*** DATA EXTRACT Section Begins ***

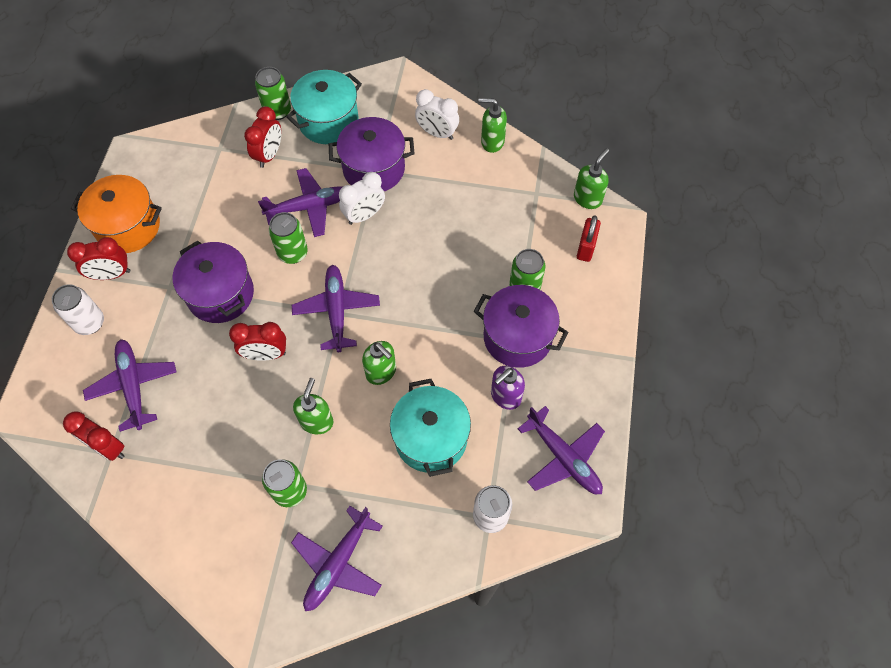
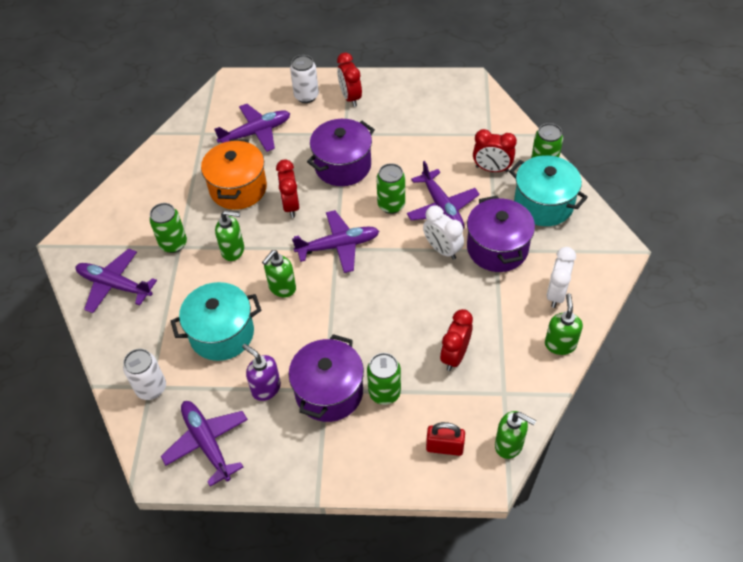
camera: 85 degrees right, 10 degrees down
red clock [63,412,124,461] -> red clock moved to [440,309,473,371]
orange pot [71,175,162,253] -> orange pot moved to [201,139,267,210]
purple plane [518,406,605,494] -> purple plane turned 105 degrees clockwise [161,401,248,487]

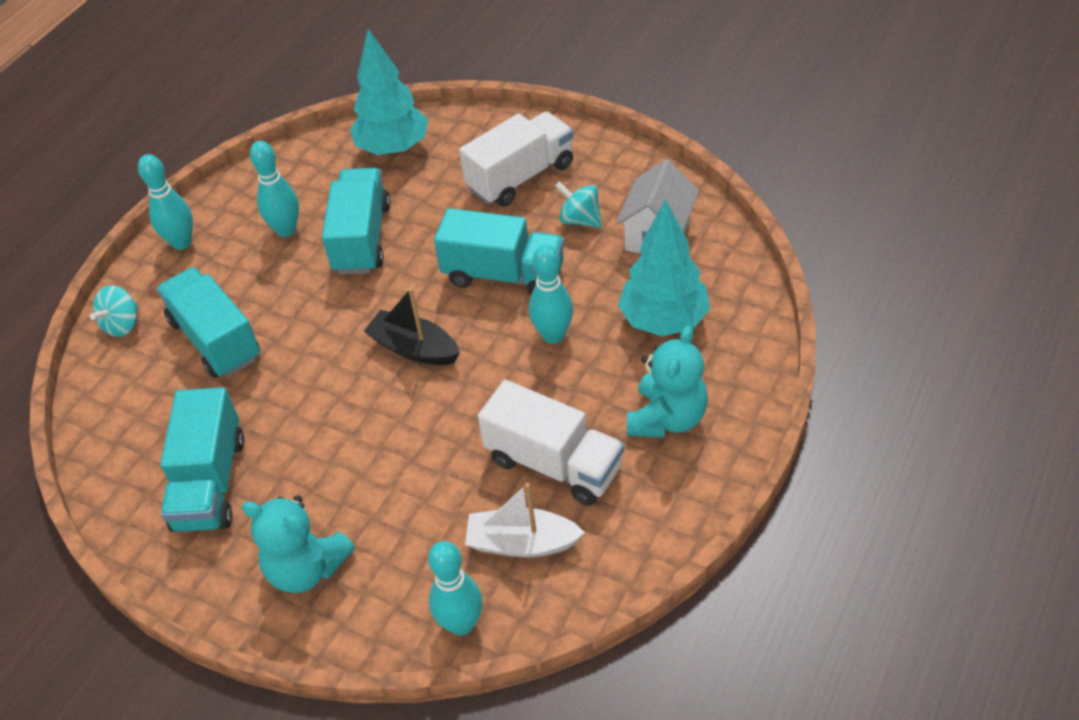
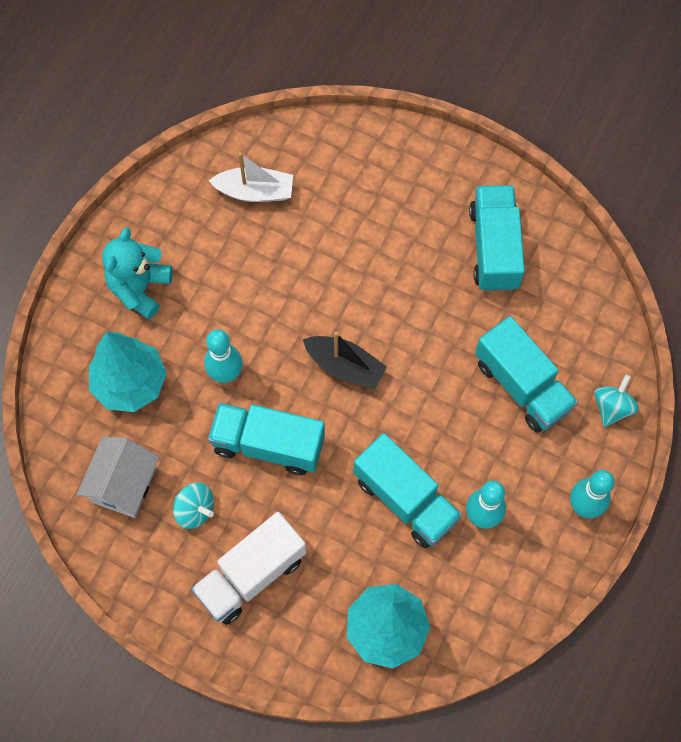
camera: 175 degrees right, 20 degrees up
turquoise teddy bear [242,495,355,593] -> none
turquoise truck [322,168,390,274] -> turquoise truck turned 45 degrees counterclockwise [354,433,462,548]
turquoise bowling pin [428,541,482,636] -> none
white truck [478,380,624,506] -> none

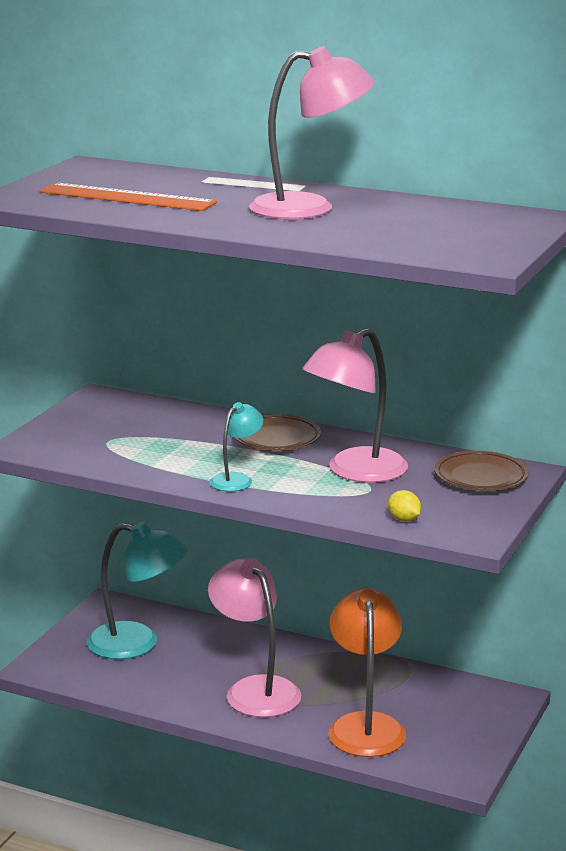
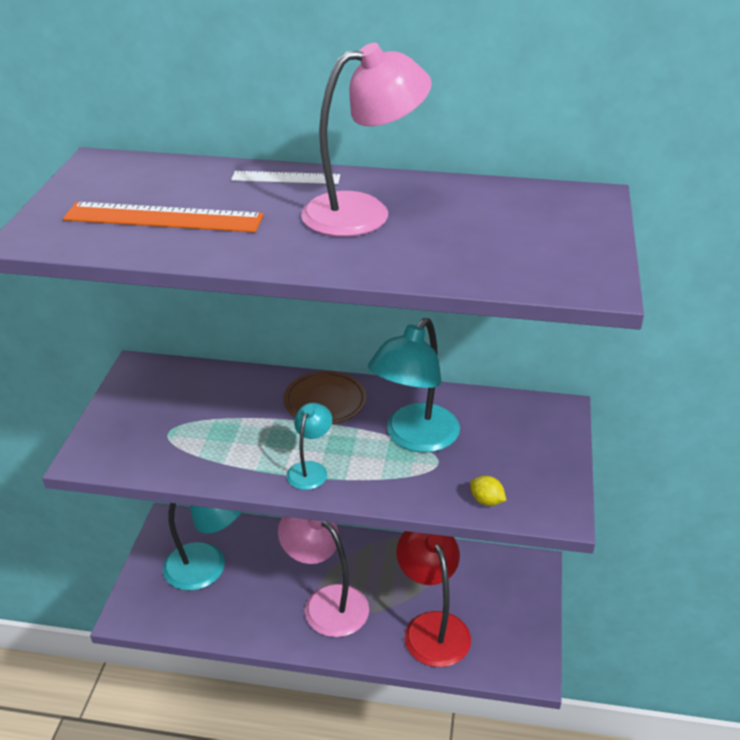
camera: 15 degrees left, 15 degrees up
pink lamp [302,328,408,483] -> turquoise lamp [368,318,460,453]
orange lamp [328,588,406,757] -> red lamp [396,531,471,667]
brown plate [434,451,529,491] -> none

*** DATA EXTRACT Section Ends ***
*** DATA EXTRACT Section Begins ***

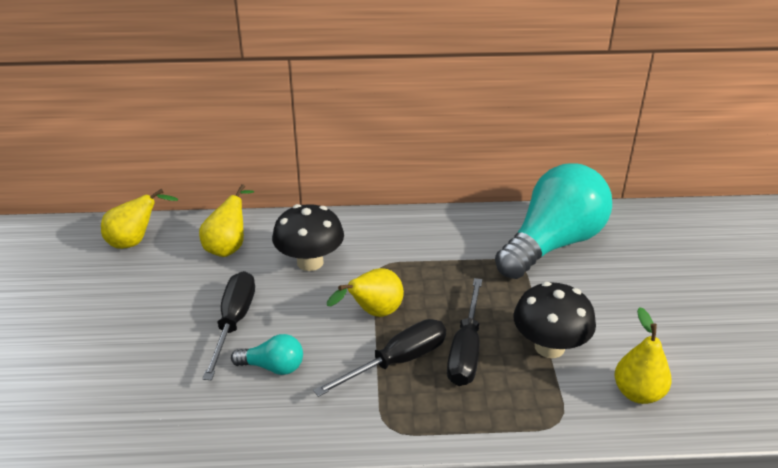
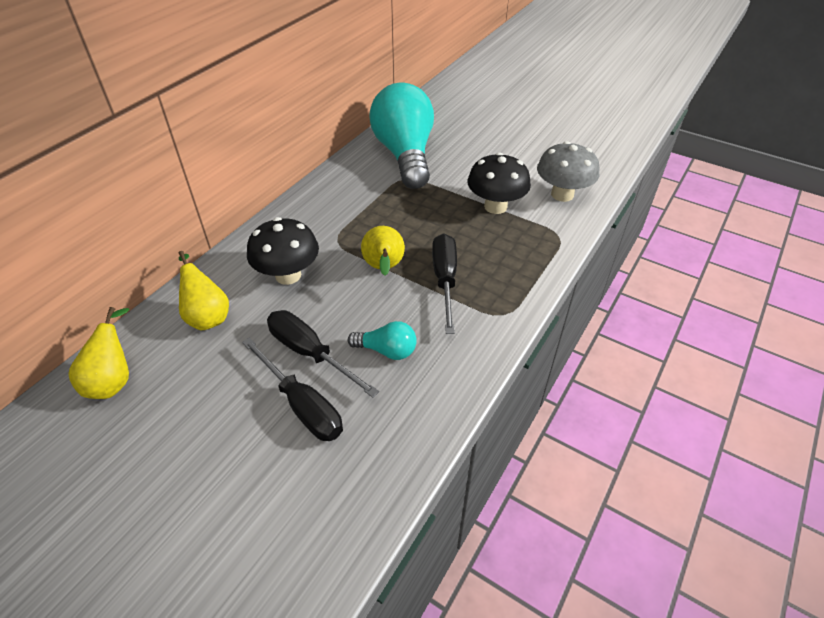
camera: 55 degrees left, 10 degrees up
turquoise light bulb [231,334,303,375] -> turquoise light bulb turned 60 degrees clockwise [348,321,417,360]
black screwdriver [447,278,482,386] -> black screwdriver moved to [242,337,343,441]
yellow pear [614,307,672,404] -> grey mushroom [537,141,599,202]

*** DATA EXTRACT Section Ends ***

PROBLEM: Beginning with the line above that contains "orange pot [71,175,162,253]" and ending with the line that contains "white truck [478,380,624,506] -> none", quote each line exactly, keeping out the pictures.

ANSWER TO THE PROBLEM:
orange pot [71,175,162,253] -> orange pot moved to [201,139,267,210]
purple plane [518,406,605,494] -> purple plane turned 105 degrees clockwise [161,401,248,487]

camera: 175 degrees right, 20 degrees up
turquoise teddy bear [242,495,355,593] -> none
turquoise truck [322,168,390,274] -> turquoise truck turned 45 degrees counterclockwise [354,433,462,548]
turquoise bowling pin [428,541,482,636] -> none
white truck [478,380,624,506] -> none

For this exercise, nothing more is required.